▸ PROBLEM REQUIREMENTS
Could you please output all of the data exactly, without the images?
═════ WORKING DATA
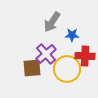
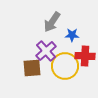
purple cross: moved 3 px up
yellow circle: moved 2 px left, 3 px up
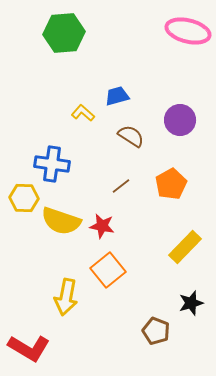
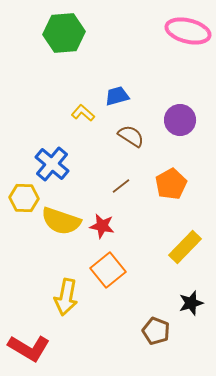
blue cross: rotated 32 degrees clockwise
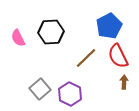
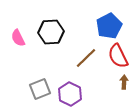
gray square: rotated 20 degrees clockwise
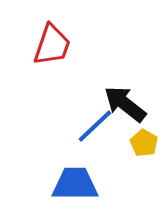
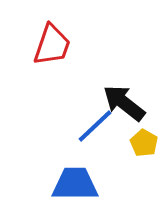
black arrow: moved 1 px left, 1 px up
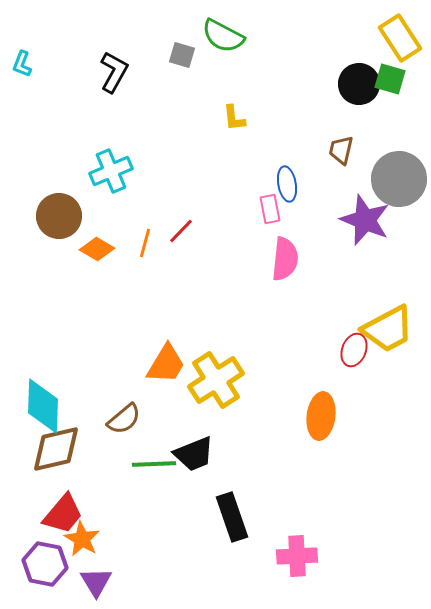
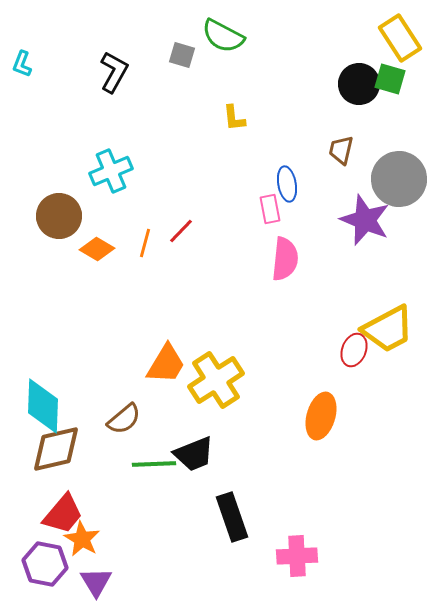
orange ellipse: rotated 9 degrees clockwise
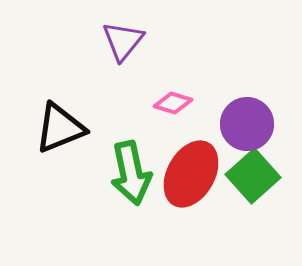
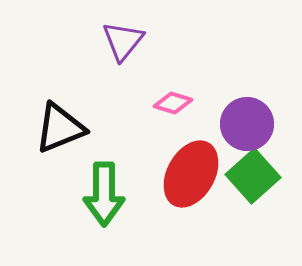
green arrow: moved 27 px left, 21 px down; rotated 12 degrees clockwise
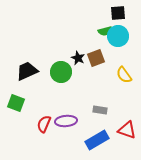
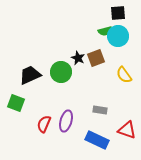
black trapezoid: moved 3 px right, 4 px down
purple ellipse: rotated 70 degrees counterclockwise
blue rectangle: rotated 55 degrees clockwise
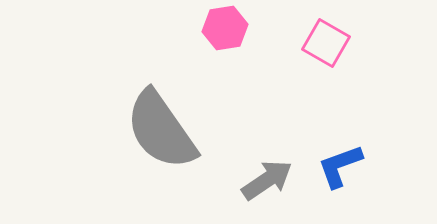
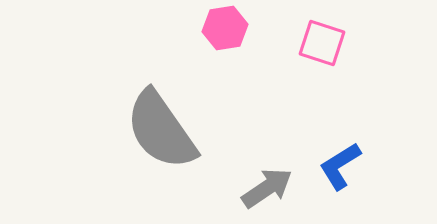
pink square: moved 4 px left; rotated 12 degrees counterclockwise
blue L-shape: rotated 12 degrees counterclockwise
gray arrow: moved 8 px down
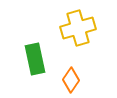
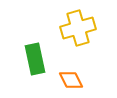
orange diamond: rotated 60 degrees counterclockwise
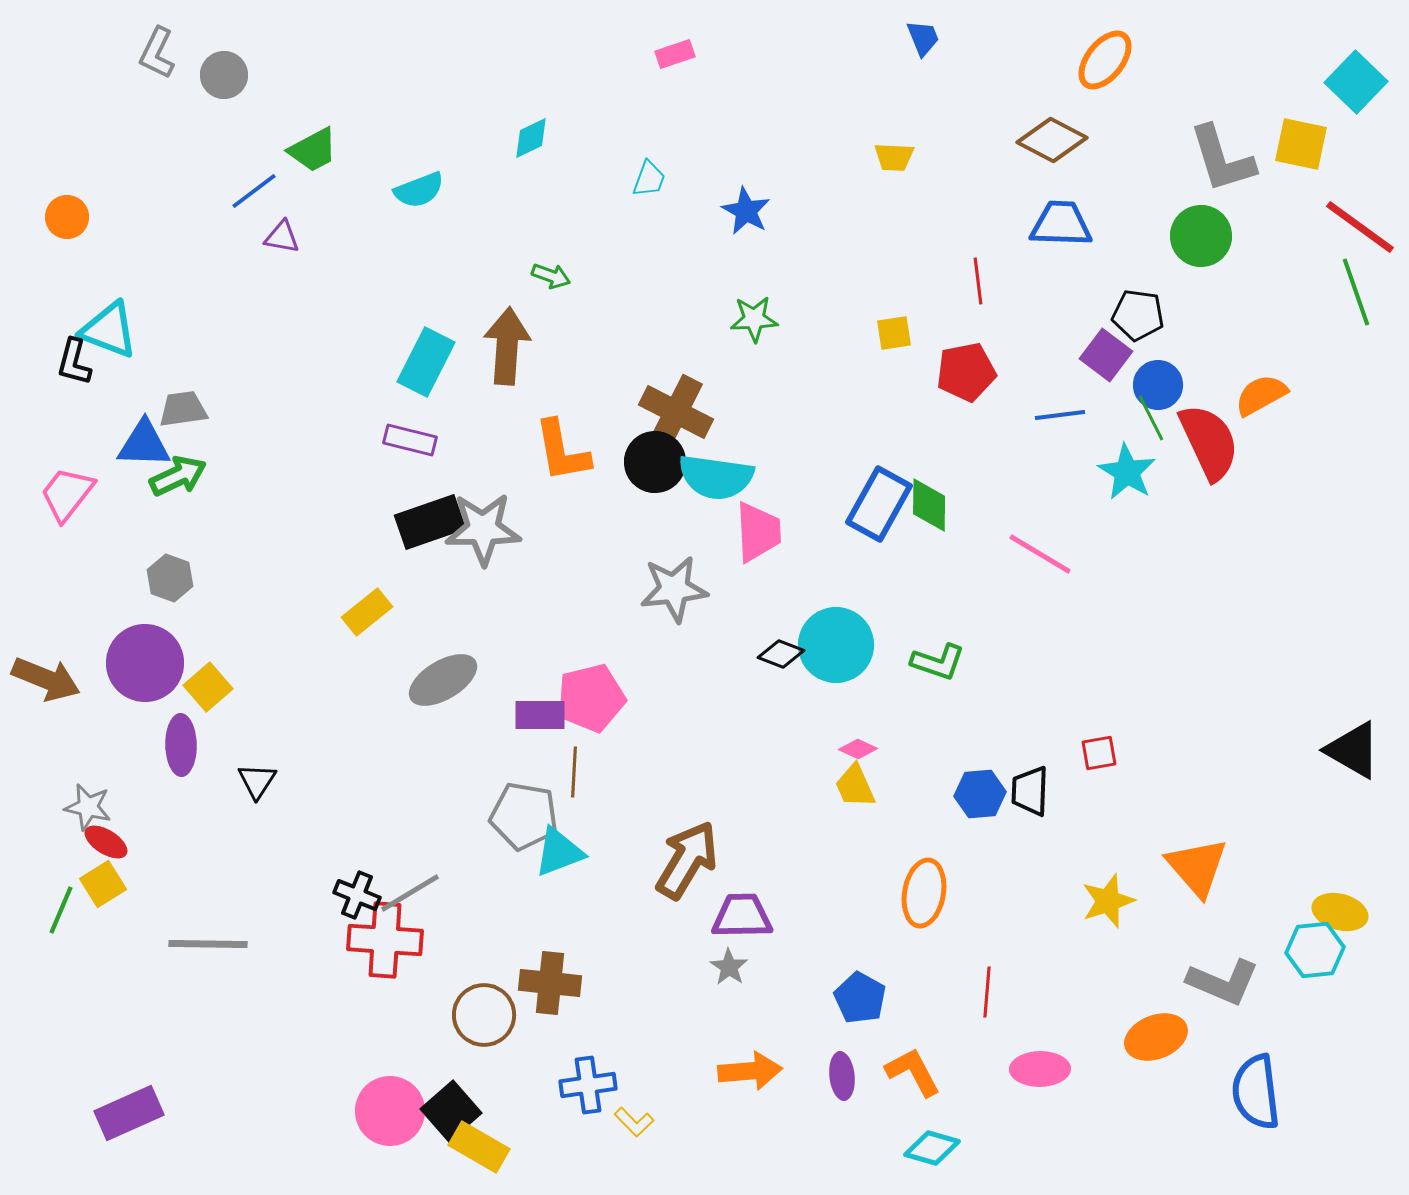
══════════
▸ ANSWER TO THIS EXERCISE
purple cross: moved 3 px up
yellow circle: moved 2 px left, 3 px up
blue cross: rotated 32 degrees clockwise
gray square: rotated 20 degrees clockwise
black arrow: moved 1 px left, 1 px up
orange ellipse: rotated 9 degrees clockwise
green arrow: moved 27 px left, 21 px down; rotated 12 degrees clockwise
black trapezoid: moved 3 px right, 4 px down
purple ellipse: rotated 70 degrees counterclockwise
blue rectangle: rotated 55 degrees clockwise
pink square: moved 4 px left; rotated 12 degrees counterclockwise
blue L-shape: rotated 12 degrees counterclockwise
gray arrow: moved 8 px down
orange diamond: rotated 60 degrees counterclockwise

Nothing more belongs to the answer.